--- What is needed ---
Each line that includes the word "DGND" should be copied from the records.
----- Records supplied
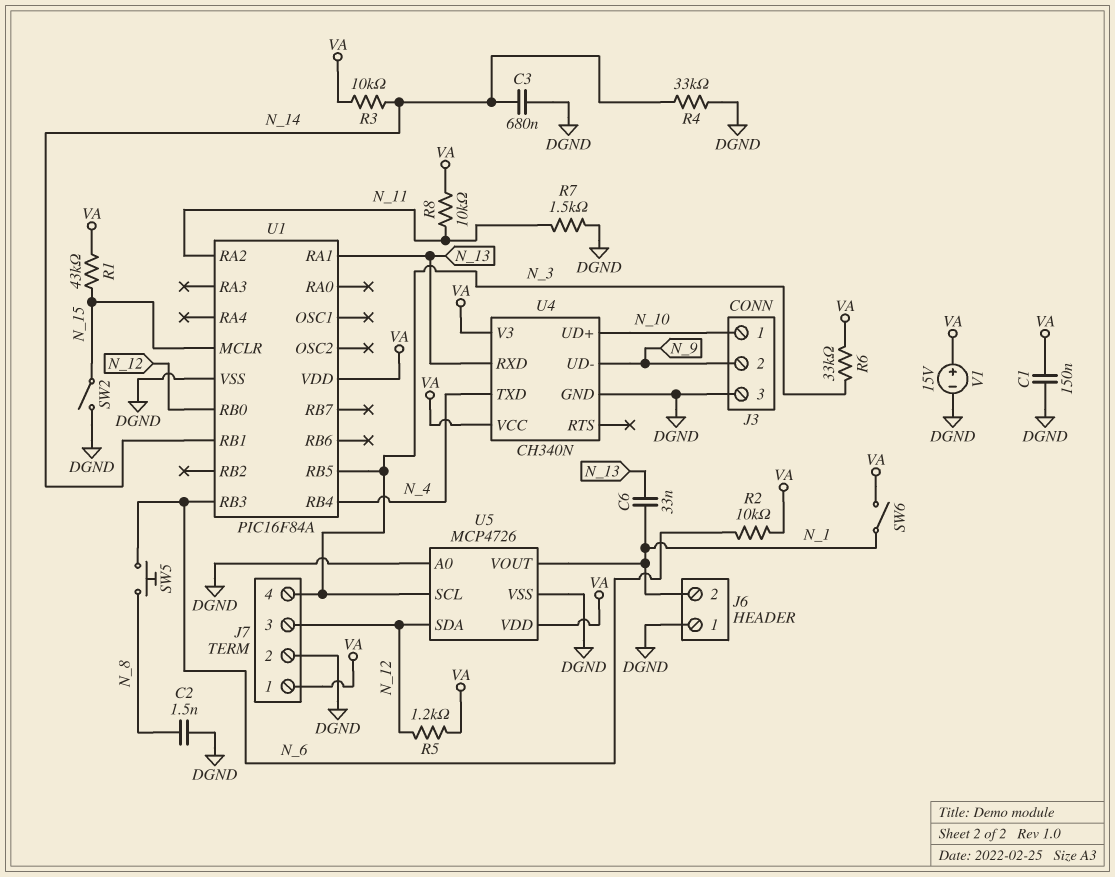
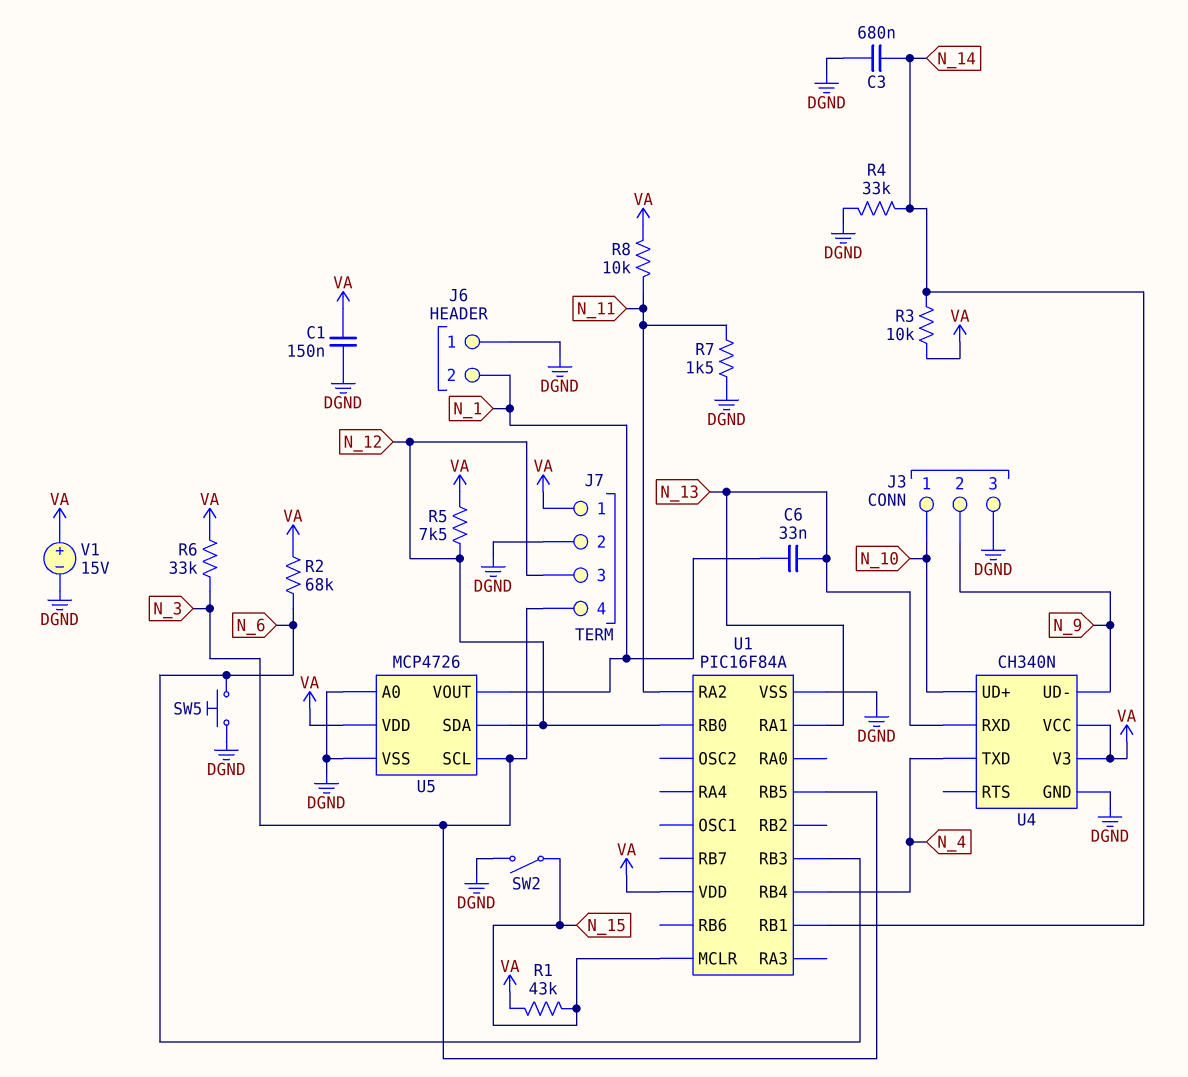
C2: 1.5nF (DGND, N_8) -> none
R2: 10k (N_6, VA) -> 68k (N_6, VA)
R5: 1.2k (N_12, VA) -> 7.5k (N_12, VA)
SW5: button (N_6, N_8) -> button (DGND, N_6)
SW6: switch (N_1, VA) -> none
----------
--- Response to the task ---
C2: 1.5nF (DGND, N_8) -> none
SW5: button (N_6, N_8) -> button (DGND, N_6)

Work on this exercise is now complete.